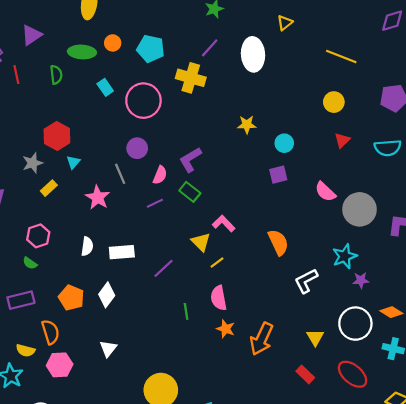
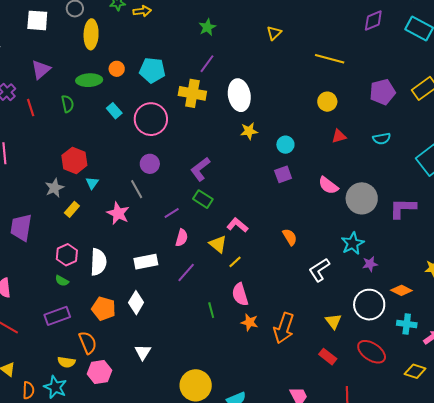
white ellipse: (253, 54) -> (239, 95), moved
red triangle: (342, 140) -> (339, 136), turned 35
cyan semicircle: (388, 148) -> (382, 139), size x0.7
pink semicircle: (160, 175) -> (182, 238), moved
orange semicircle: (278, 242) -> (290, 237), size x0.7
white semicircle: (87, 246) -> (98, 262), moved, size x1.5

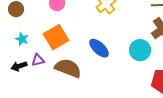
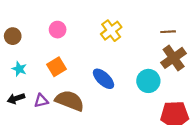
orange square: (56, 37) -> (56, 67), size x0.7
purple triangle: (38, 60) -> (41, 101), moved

...

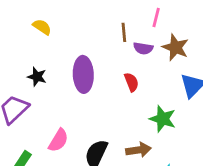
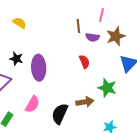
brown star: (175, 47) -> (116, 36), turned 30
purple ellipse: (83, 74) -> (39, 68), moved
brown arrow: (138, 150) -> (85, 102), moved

> [Work to complete] Please give an exact copy of the entries above, from the line with "white ellipse: (253, 54) -> (239, 95), moved" down to the line with "white semicircle: (87, 246)", inclusive, and nothing else.

> [Reply to the task]
white ellipse: (253, 54) -> (239, 95), moved
red triangle: (342, 140) -> (339, 136), turned 35
cyan semicircle: (388, 148) -> (382, 139), size x0.7
pink semicircle: (160, 175) -> (182, 238), moved
orange semicircle: (278, 242) -> (290, 237), size x0.7
white semicircle: (87, 246) -> (98, 262), moved, size x1.5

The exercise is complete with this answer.